▸ **TASK BRIEF**: Only lines with the string "exchanged" should be returned from the data below.

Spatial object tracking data
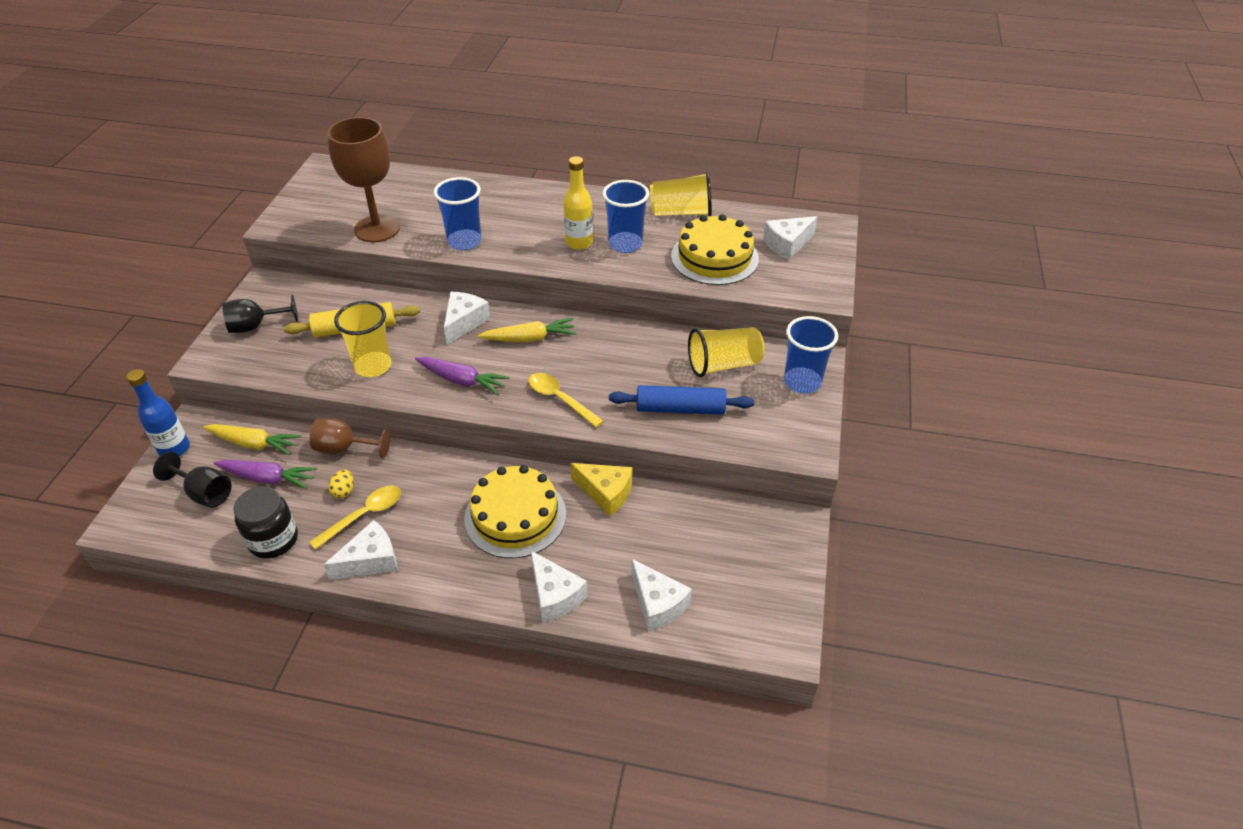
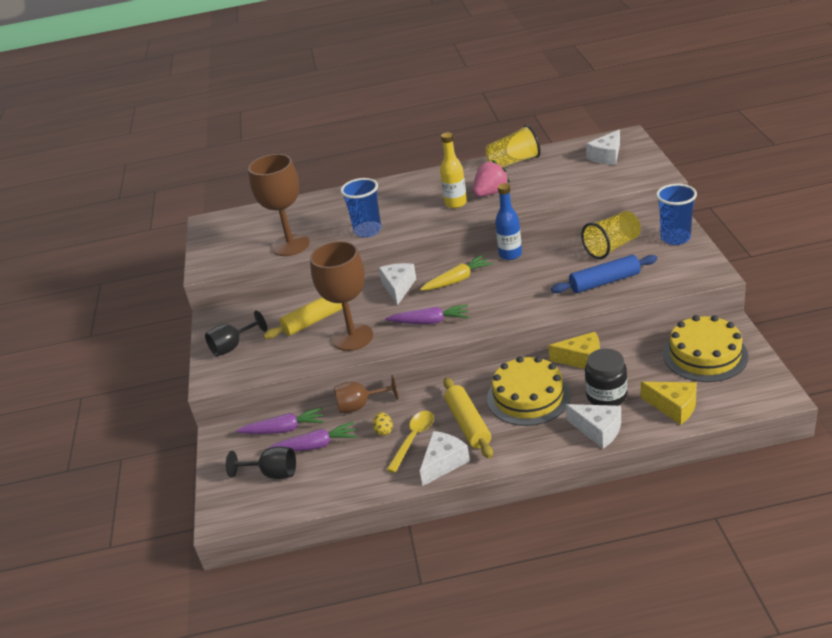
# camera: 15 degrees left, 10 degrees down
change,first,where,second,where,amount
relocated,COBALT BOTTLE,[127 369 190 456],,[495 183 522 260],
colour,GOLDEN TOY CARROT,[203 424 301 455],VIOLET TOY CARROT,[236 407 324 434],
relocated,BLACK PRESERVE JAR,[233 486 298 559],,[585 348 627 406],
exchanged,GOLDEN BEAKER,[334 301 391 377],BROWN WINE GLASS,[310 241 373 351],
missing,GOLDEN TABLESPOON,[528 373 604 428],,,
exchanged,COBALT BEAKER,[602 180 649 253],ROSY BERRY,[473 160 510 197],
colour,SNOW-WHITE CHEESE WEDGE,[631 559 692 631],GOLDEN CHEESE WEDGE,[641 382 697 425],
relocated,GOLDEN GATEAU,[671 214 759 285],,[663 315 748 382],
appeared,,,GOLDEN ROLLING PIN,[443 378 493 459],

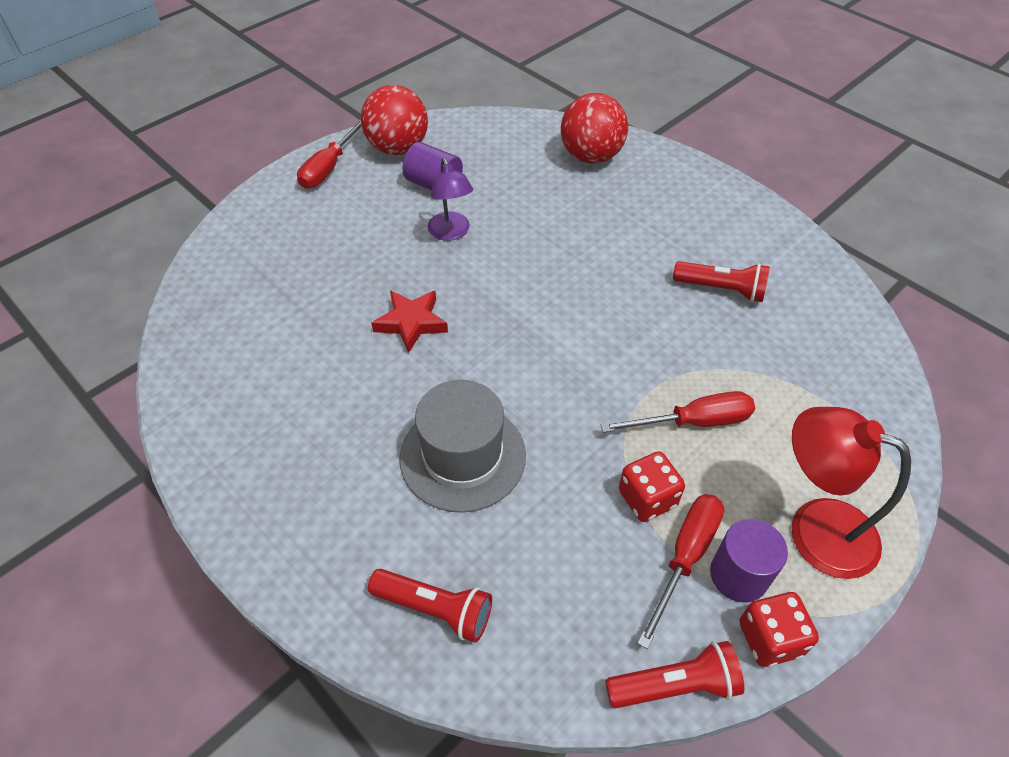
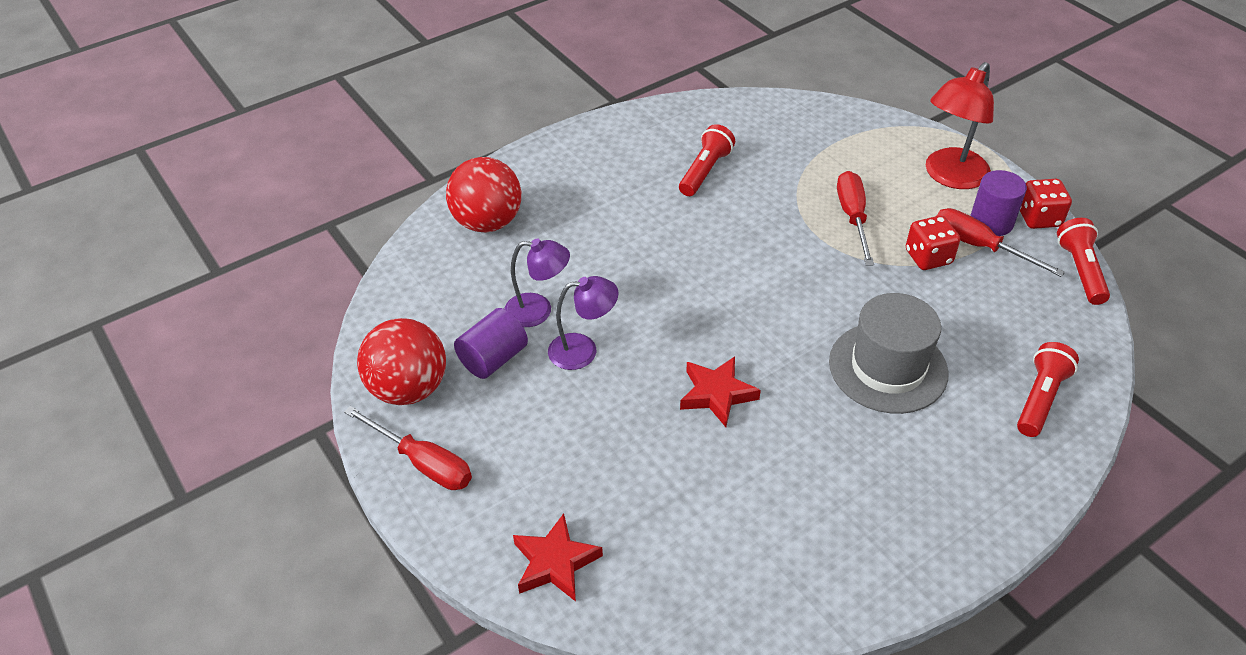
# camera: 80 degrees left, 5 degrees down
change,first,where,second,where,amount
appeared,,,VIOLET READING LAMP,[504 239 570 327],
appeared,,,SCARLET STAR,[513 513 603 602],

▸ **ANSWER TO THIS PROBLEM**:
exchanged,GOLDEN BEAKER,[334 301 391 377],BROWN WINE GLASS,[310 241 373 351],
exchanged,COBALT BEAKER,[602 180 649 253],ROSY BERRY,[473 160 510 197],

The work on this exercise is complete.